(Problem statement) If a line in the entries below includes "VCTRL", show that line.
::: The data :::
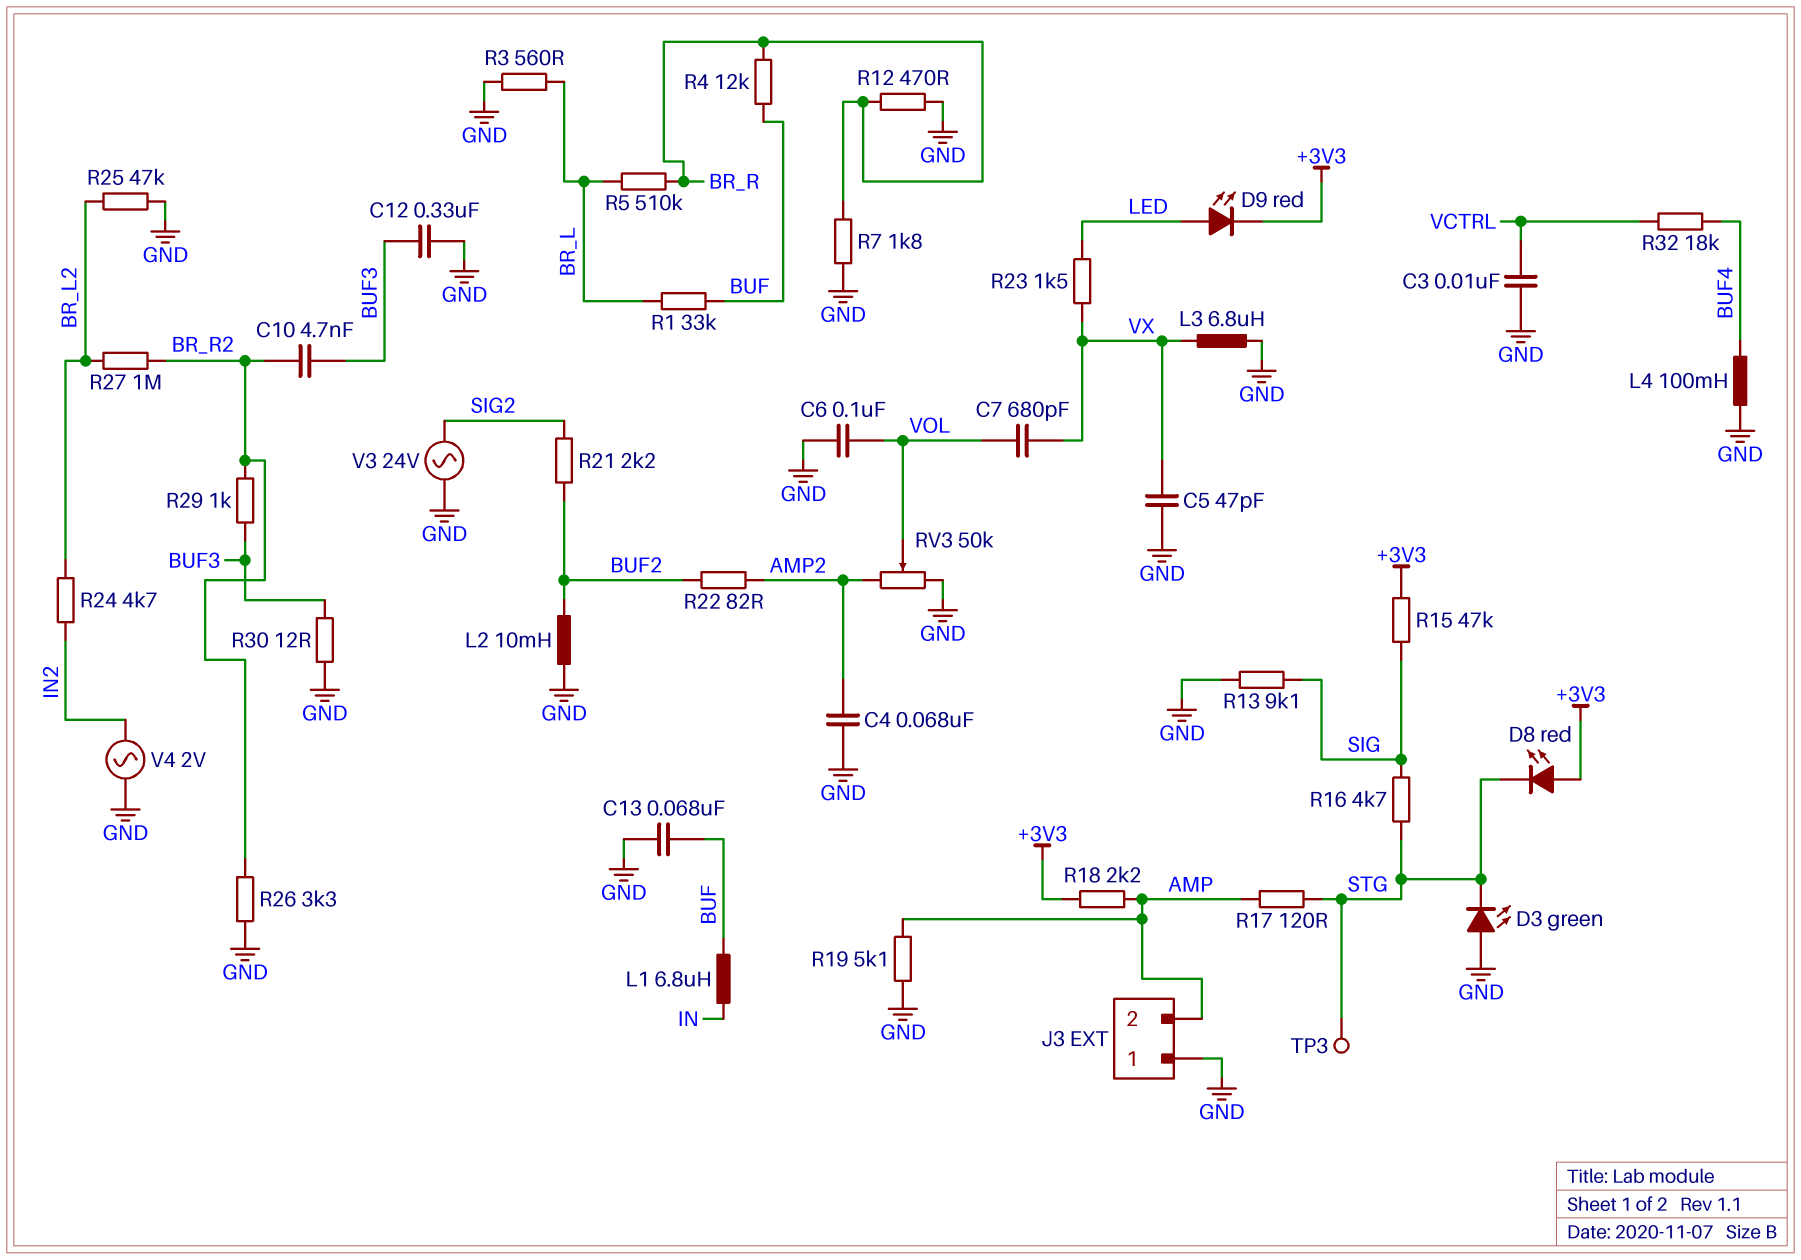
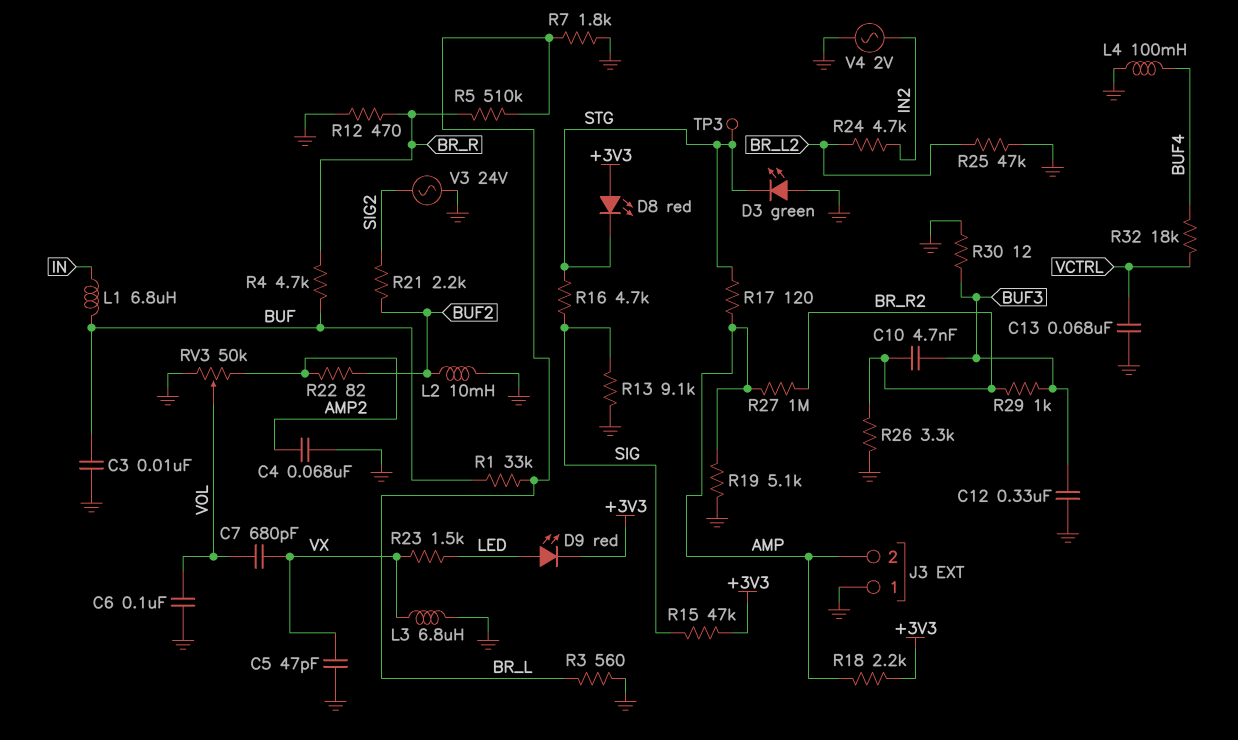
C3: 10nF (GND, VCTRL) -> 10nF (BUF, GND)
C13: 68nF (BUF, GND) -> 68nF (GND, VCTRL)
R4: 12k (BR_R, BUF) -> 4.7k (BR_R, BUF)
R7: 1.8k (BR_R, GND) -> 1.8k (BR_L, GND)
R27: 1M (BR_L2, BR_R2) -> 1M (AMP, BR_R2)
:::
(Result for this exercise)
C3: 10nF (GND, VCTRL) -> 10nF (BUF, GND)
C13: 68nF (BUF, GND) -> 68nF (GND, VCTRL)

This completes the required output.